* **THE PROBLEM**:
Quote the whole listing word for word, please.

* **DATA TO EXAMINE**:
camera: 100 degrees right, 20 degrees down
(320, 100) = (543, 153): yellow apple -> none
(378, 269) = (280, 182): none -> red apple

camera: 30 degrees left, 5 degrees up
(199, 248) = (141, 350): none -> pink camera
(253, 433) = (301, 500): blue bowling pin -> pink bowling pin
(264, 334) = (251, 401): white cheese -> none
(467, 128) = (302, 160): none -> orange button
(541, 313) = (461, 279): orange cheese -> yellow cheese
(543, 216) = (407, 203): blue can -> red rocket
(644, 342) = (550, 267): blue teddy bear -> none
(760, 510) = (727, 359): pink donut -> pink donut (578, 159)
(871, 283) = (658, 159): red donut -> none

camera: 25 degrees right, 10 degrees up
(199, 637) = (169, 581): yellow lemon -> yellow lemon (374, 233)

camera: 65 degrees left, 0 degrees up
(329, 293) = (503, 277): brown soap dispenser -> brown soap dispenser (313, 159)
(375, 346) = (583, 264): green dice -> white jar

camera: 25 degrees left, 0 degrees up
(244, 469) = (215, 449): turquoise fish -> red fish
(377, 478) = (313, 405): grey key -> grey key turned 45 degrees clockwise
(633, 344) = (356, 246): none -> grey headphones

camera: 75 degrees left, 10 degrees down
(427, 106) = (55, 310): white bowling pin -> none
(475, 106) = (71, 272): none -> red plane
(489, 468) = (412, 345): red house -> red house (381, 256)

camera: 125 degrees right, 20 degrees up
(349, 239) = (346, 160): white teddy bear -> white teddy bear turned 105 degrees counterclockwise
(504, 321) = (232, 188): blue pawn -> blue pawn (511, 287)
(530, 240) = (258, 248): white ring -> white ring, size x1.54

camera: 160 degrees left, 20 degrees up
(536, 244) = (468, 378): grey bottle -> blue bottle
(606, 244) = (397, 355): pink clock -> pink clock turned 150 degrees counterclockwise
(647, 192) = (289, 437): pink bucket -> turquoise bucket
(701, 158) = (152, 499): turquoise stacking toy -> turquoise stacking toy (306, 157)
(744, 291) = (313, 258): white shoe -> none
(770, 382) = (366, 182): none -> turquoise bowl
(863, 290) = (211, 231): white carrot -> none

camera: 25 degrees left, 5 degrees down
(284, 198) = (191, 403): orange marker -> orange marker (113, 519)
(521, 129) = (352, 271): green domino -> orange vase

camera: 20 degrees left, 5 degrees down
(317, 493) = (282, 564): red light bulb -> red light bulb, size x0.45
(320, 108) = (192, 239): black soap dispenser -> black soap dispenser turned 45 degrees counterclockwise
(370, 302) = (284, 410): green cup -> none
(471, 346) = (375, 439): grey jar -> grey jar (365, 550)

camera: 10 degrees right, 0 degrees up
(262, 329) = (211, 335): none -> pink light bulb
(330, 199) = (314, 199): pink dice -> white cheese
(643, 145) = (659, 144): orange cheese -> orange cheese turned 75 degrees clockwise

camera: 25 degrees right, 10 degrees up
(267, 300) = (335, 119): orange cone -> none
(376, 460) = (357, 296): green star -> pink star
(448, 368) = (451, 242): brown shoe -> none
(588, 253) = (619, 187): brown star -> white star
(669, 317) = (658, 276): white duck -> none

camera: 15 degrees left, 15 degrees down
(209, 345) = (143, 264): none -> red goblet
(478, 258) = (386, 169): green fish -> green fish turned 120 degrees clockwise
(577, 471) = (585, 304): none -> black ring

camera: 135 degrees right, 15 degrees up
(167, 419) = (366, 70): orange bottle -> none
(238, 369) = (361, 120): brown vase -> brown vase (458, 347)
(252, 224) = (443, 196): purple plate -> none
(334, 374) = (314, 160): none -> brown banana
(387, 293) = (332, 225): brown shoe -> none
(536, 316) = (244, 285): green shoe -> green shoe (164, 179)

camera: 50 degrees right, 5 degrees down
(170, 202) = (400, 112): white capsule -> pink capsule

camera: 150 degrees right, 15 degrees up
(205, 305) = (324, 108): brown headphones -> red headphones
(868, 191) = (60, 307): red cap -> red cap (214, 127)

* **EXERCISE RESPONSE**:
camera: 100 degrees right, 20 degrees down
(320, 100) = (543, 153): yellow apple -> none
(378, 269) = (280, 182): none -> red apple

camera: 30 degrees left, 5 degrees up
(199, 248) = (141, 350): none -> pink camera
(253, 433) = (301, 500): blue bowling pin -> pink bowling pin
(264, 334) = (251, 401): white cheese -> none
(467, 128) = (302, 160): none -> orange button
(541, 313) = (461, 279): orange cheese -> yellow cheese
(543, 216) = (407, 203): blue can -> red rocket
(644, 342) = (550, 267): blue teddy bear -> none
(760, 510) = (727, 359): pink donut -> pink donut (578, 159)
(871, 283) = (658, 159): red donut -> none

camera: 25 degrees right, 10 degrees up
(199, 637) = (169, 581): yellow lemon -> yellow lemon (374, 233)

camera: 65 degrees left, 0 degrees up
(329, 293) = (503, 277): brown soap dispenser -> brown soap dispenser (313, 159)
(375, 346) = (583, 264): green dice -> white jar

camera: 25 degrees left, 0 degrees up
(244, 469) = (215, 449): turquoise fish -> red fish
(377, 478) = (313, 405): grey key -> grey key turned 45 degrees clockwise
(633, 344) = (356, 246): none -> grey headphones

camera: 75 degrees left, 10 degrees down
(427, 106) = (55, 310): white bowling pin -> none
(475, 106) = (71, 272): none -> red plane
(489, 468) = (412, 345): red house -> red house (381, 256)

camera: 125 degrees right, 20 degrees up
(349, 239) = (346, 160): white teddy bear -> white teddy bear turned 105 degrees counterclockwise
(504, 321) = (232, 188): blue pawn -> blue pawn (511, 287)
(530, 240) = (258, 248): white ring -> white ring, size x1.54

camera: 160 degrees left, 20 degrees up
(536, 244) = (468, 378): grey bottle -> blue bottle
(606, 244) = (397, 355): pink clock -> pink clock turned 150 degrees counterclockwise
(647, 192) = (289, 437): pink bucket -> turquoise bucket
(701, 158) = (152, 499): turquoise stacking toy -> turquoise stacking toy (306, 157)
(744, 291) = (313, 258): white shoe -> none
(770, 382) = (366, 182): none -> turquoise bowl
(863, 290) = (211, 231): white carrot -> none

camera: 25 degrees left, 5 degrees down
(284, 198) = (191, 403): orange marker -> orange marker (113, 519)
(521, 129) = (352, 271): green domino -> orange vase

camera: 20 degrees left, 5 degrees down
(317, 493) = (282, 564): red light bulb -> red light bulb, size x0.45
(320, 108) = (192, 239): black soap dispenser -> black soap dispenser turned 45 degrees counterclockwise
(370, 302) = (284, 410): green cup -> none
(471, 346) = (375, 439): grey jar -> grey jar (365, 550)

camera: 10 degrees right, 0 degrees up
(262, 329) = (211, 335): none -> pink light bulb
(330, 199) = (314, 199): pink dice -> white cheese
(643, 145) = (659, 144): orange cheese -> orange cheese turned 75 degrees clockwise

camera: 25 degrees right, 10 degrees up
(267, 300) = (335, 119): orange cone -> none
(376, 460) = (357, 296): green star -> pink star
(448, 368) = (451, 242): brown shoe -> none
(588, 253) = (619, 187): brown star -> white star
(669, 317) = (658, 276): white duck -> none

camera: 15 degrees left, 15 degrees down
(209, 345) = (143, 264): none -> red goblet
(478, 258) = (386, 169): green fish -> green fish turned 120 degrees clockwise
(577, 471) = (585, 304): none -> black ring

camera: 135 degrees right, 15 degrees up
(167, 419) = (366, 70): orange bottle -> none
(238, 369) = (361, 120): brown vase -> brown vase (458, 347)
(252, 224) = (443, 196): purple plate -> none
(334, 374) = (314, 160): none -> brown banana
(387, 293) = (332, 225): brown shoe -> none
(536, 316) = (244, 285): green shoe -> green shoe (164, 179)

camera: 50 degrees right, 5 degrees down
(170, 202) = (400, 112): white capsule -> pink capsule

camera: 150 degrees right, 15 degrees up
(205, 305) = (324, 108): brown headphones -> red headphones
(868, 191) = (60, 307): red cap -> red cap (214, 127)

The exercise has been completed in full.